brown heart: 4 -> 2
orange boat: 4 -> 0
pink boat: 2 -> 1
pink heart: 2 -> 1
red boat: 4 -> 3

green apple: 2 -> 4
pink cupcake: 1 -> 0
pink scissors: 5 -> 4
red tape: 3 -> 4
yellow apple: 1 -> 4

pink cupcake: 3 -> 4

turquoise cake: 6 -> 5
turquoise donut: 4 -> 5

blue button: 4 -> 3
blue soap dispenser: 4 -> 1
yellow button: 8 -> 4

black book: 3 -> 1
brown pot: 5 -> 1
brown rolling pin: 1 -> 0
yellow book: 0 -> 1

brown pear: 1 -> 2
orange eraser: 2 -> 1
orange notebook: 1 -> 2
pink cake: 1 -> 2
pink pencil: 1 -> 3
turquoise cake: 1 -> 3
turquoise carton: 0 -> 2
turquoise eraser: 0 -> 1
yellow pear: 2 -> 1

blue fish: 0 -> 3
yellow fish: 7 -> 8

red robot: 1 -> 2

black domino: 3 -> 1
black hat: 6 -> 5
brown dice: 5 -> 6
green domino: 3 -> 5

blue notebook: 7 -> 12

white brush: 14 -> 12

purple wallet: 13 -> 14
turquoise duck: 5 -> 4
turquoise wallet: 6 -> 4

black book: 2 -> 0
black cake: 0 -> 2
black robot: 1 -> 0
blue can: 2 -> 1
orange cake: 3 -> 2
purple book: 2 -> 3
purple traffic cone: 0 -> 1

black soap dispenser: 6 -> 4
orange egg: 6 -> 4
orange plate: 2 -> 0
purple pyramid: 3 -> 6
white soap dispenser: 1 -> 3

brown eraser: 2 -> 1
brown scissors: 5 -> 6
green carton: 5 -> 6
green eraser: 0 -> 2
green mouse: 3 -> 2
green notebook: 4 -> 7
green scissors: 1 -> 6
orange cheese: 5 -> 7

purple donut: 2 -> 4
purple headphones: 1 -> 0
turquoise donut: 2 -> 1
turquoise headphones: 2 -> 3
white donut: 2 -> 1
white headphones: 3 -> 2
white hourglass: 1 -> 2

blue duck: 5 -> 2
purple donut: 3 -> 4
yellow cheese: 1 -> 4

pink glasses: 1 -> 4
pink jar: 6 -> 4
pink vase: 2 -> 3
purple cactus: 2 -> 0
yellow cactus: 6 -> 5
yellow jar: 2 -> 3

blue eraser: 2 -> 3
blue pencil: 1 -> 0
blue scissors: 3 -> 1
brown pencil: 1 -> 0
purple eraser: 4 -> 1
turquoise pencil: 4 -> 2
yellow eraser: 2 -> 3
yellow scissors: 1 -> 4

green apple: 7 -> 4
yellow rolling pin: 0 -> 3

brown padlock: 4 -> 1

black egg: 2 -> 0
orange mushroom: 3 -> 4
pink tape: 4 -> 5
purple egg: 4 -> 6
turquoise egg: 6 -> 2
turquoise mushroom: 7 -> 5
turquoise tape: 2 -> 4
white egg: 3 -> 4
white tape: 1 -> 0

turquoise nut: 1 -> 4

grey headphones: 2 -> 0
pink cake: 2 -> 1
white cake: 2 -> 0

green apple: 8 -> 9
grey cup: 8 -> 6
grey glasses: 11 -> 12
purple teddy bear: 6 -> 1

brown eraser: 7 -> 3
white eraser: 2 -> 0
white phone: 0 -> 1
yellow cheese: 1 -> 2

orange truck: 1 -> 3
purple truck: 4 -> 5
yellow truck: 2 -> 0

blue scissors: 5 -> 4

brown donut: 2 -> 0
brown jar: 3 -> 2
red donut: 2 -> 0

REQUIREMENT
The required output is each line of the entries that contains the word "dispenser".

SOLUTION FOR THIS PROBLEM
blue soap dispenser: 4 -> 1
black soap dispenser: 6 -> 4
white soap dispenser: 1 -> 3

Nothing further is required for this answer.